## Information supplied
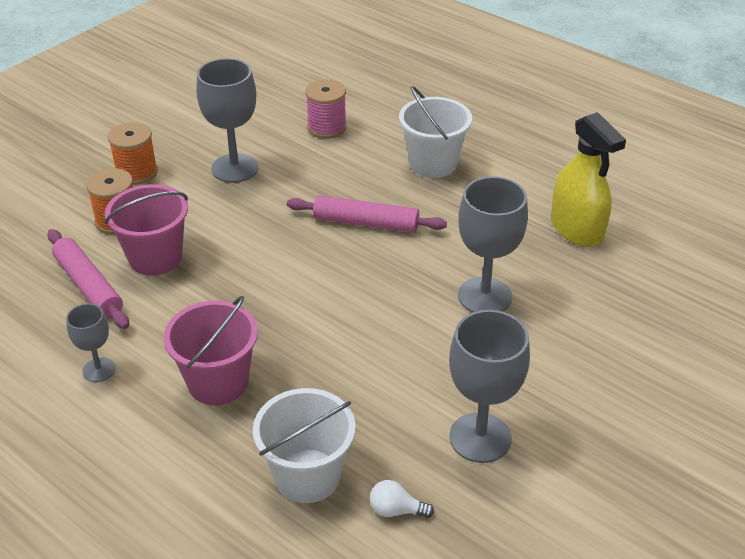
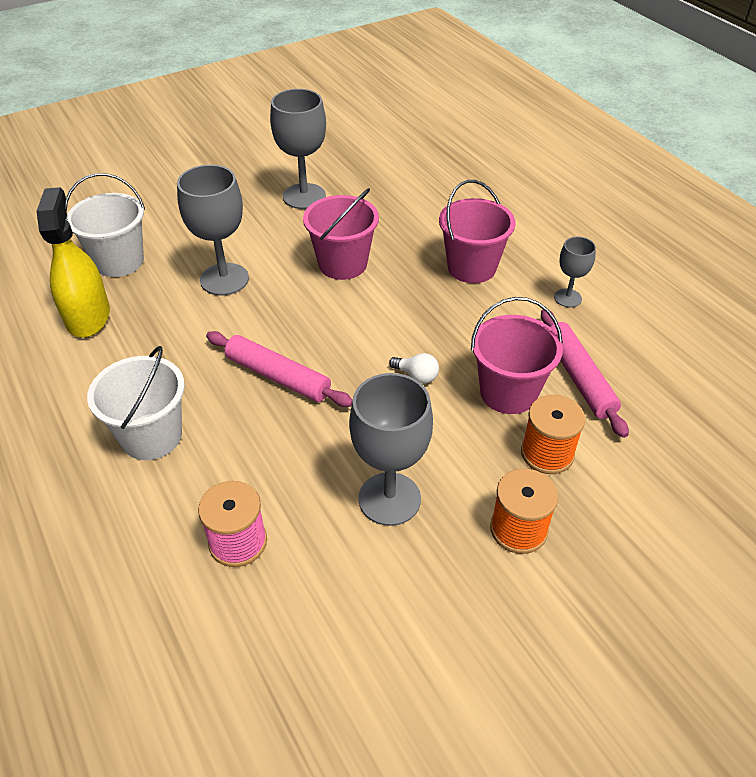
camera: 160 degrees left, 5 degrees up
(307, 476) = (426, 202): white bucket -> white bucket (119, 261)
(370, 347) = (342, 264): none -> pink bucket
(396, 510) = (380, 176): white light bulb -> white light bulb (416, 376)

## Exercise aim
The whole listing should be printed again exactly as written, images excluded.

## Written answer
camera: 160 degrees left, 5 degrees up
(307, 476) = (426, 202): white bucket -> white bucket (119, 261)
(370, 347) = (342, 264): none -> pink bucket
(396, 510) = (380, 176): white light bulb -> white light bulb (416, 376)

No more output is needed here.